INSTRUCTIONS TO FOLLOW:
State, as a bare number, how many lines below contain "weiß".

GIVEN DATA:
# # # #

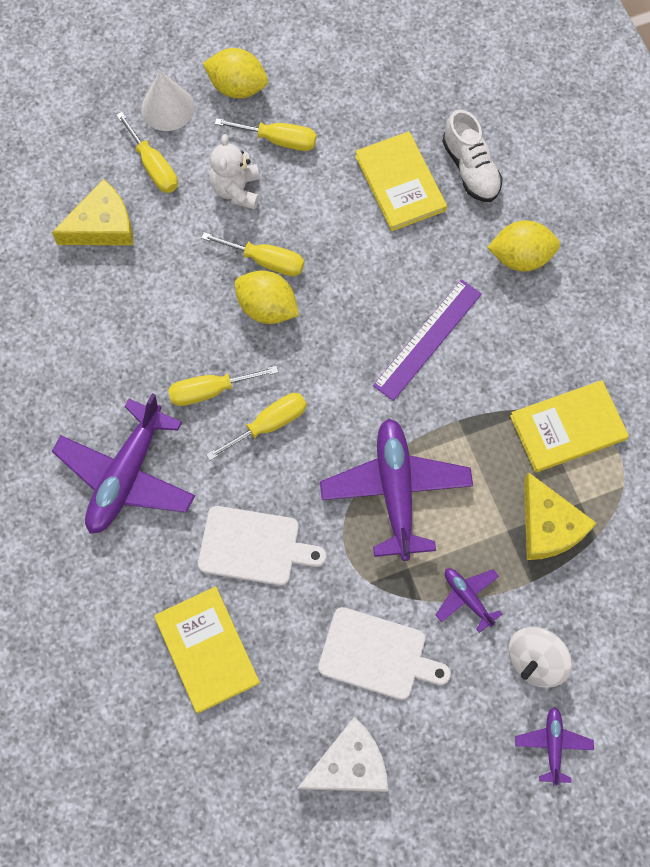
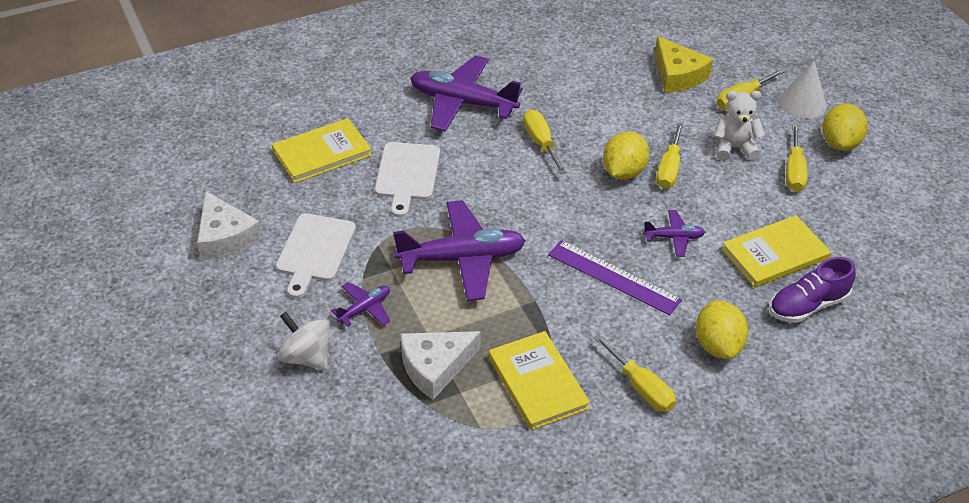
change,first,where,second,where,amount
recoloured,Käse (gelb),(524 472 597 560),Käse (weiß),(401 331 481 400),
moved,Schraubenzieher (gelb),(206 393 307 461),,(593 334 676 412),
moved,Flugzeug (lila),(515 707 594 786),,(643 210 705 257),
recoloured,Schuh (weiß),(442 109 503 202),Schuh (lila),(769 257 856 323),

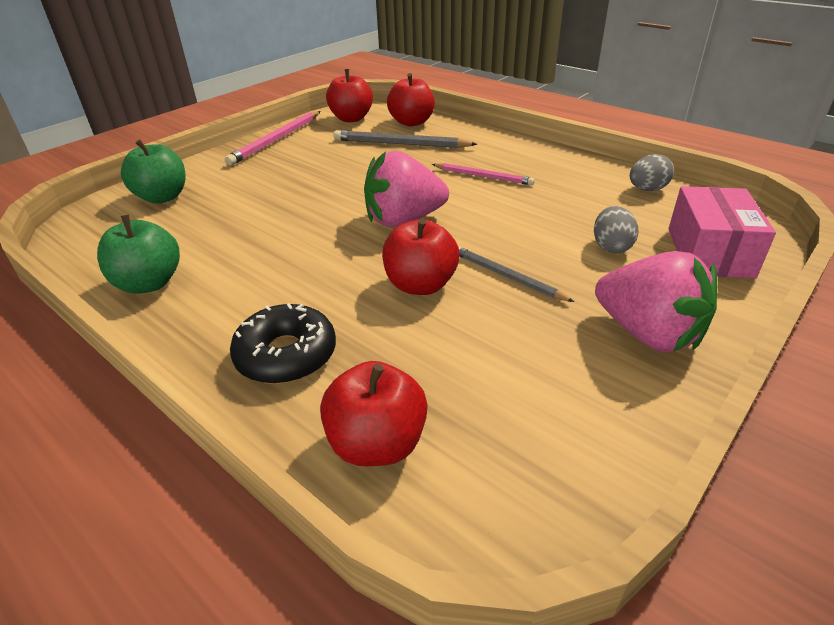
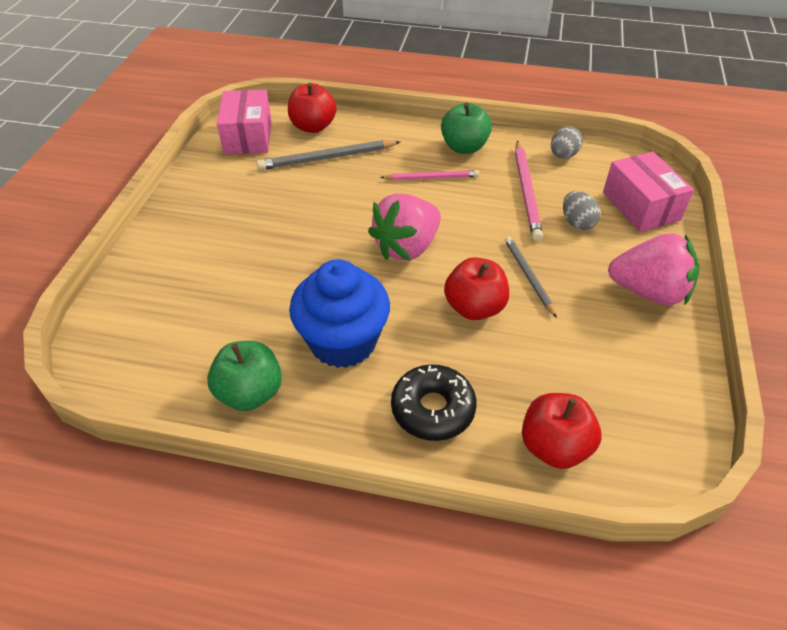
change,first,where,second,where,amount
replaced,Apfel (rot),(326 69 373 122),Schachtel (rosa),(217 90 271 154),
added,,,Muffin (blau),(289 260 390 368),
moved,Apfel (grün),(121 140 186 204),,(441 103 492 154),
turned,Bleistift (grau),(458 246 574 302),,(505 236 557 318),60 degrees clockwise
moved,Bleistift (rosa),(225 111 321 165),,(515 141 543 241),

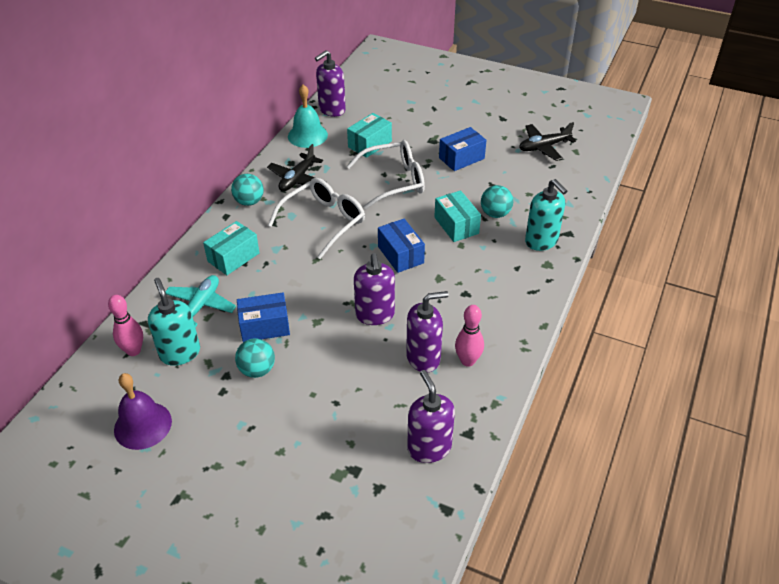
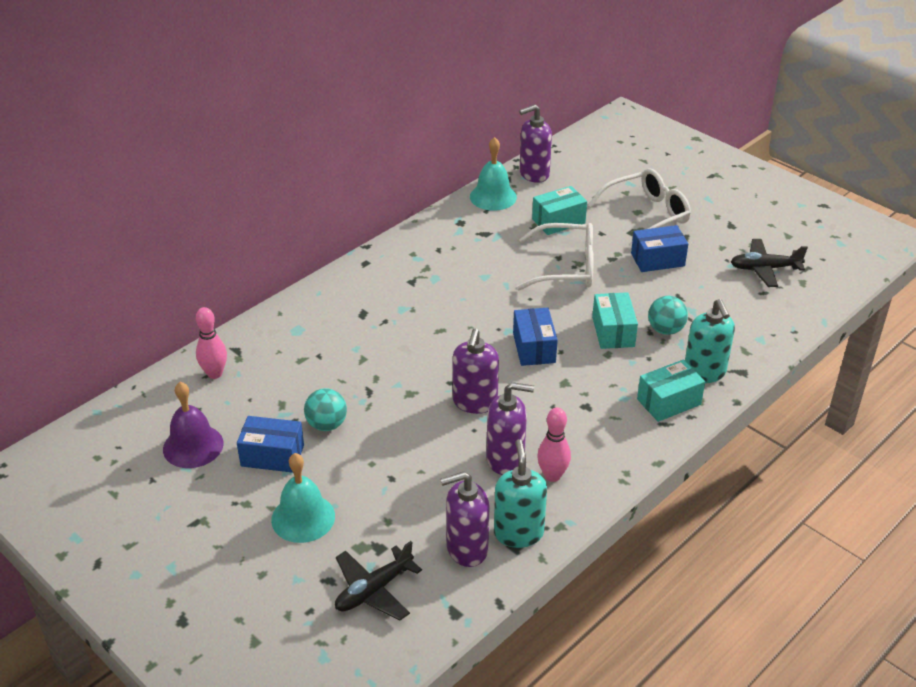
change,first,where,second,where,amount
moved,Schachtel (blau),(237 293 290 342),,(237 416 304 473),
added,,,Glocke (türkis),(271 453 335 543),
moved,Flugzeug (schwarz),(267 144 326 191),,(335 541 422 621),
turned,Seifenspender (lila),(407 370 455 463),,(440 472 489 567),105 degrees counterclockwise
moved,Seifenspender (türkis),(148 278 200 366),,(494 439 547 548),
moved,Brille (weiß),(268 178 365 259),,(588 168 691 246),
moved,Schachtel (türkis),(203 221 260 275),,(637 360 705 422),
removed,Flugzeug (türkis),(165 275 236 328),,,
removed,Ball (türkis),(231 174 264 206),,,

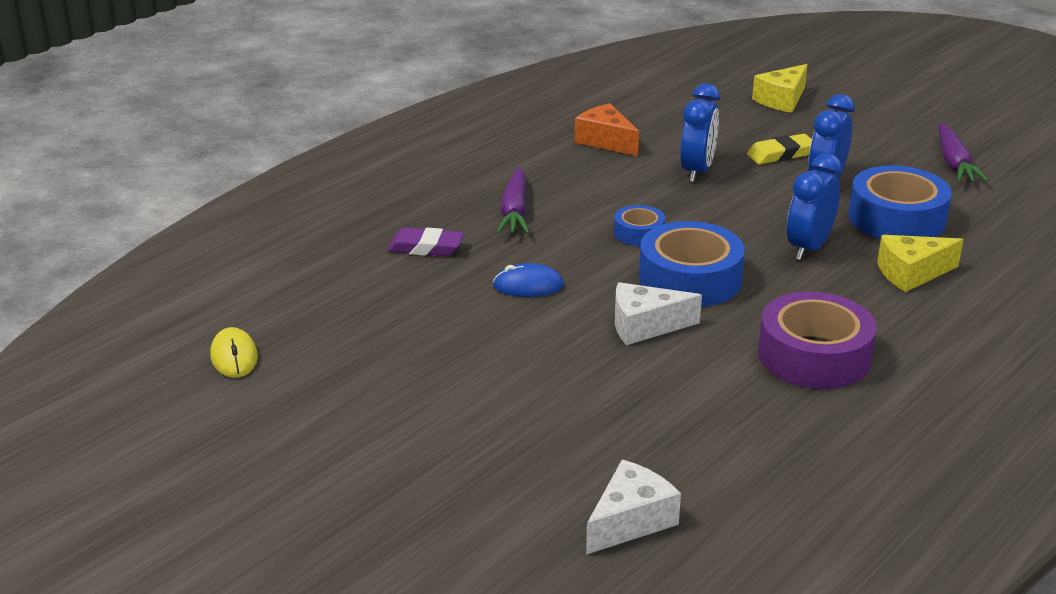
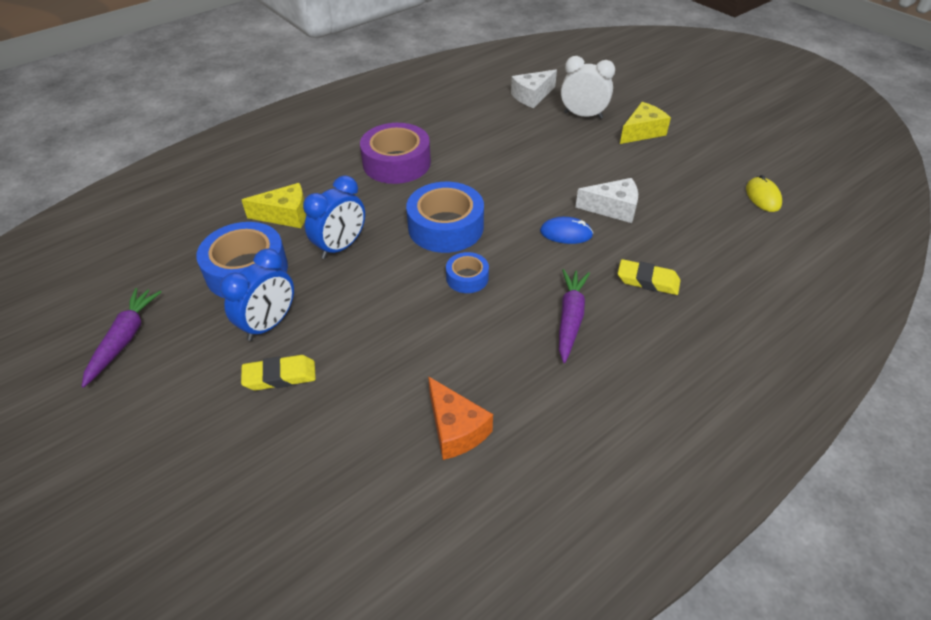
change,first,where,second,where,amount
added,,,Wecker (weiß),(561 56 615 119),
moved,Käse (weiß),(615 282 702 345),,(575 178 638 223),
recoloured,Radiergummi (lila),(387 228 464 256),Radiergummi (gelb),(618 259 681 295),
moved,Käse (gelb),(752 64 808 113),,(620 102 671 144),
removed,Wecker (blau),(680 83 720 182),,,

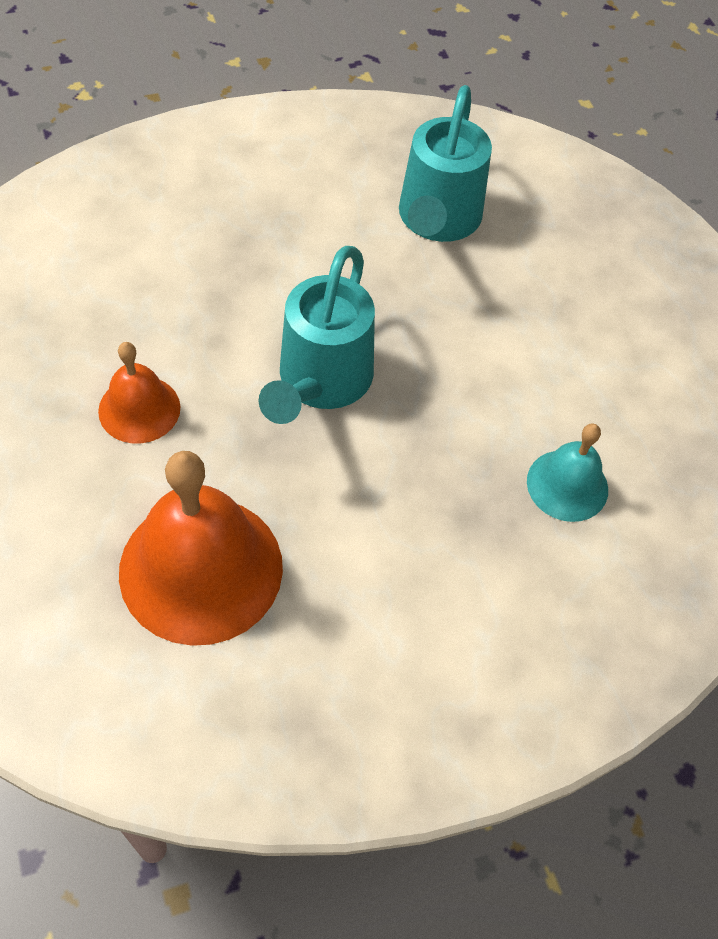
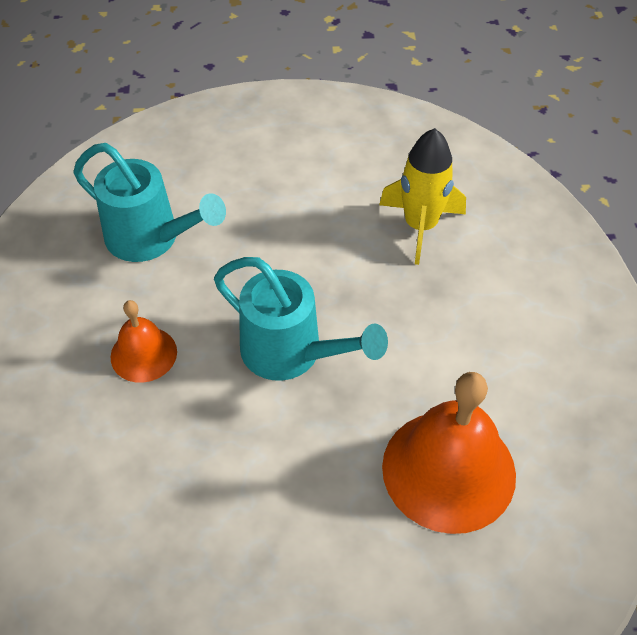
change,first,where,second,where,amount
moved,Glocke (orange),(98 342 181 444),,(111 300 177 383),
replaced,Glocke (türkis),(527 423 608 522),Rakete (gelb),(379 128 466 265),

# # # #

EXERCISE RESPONSE:
5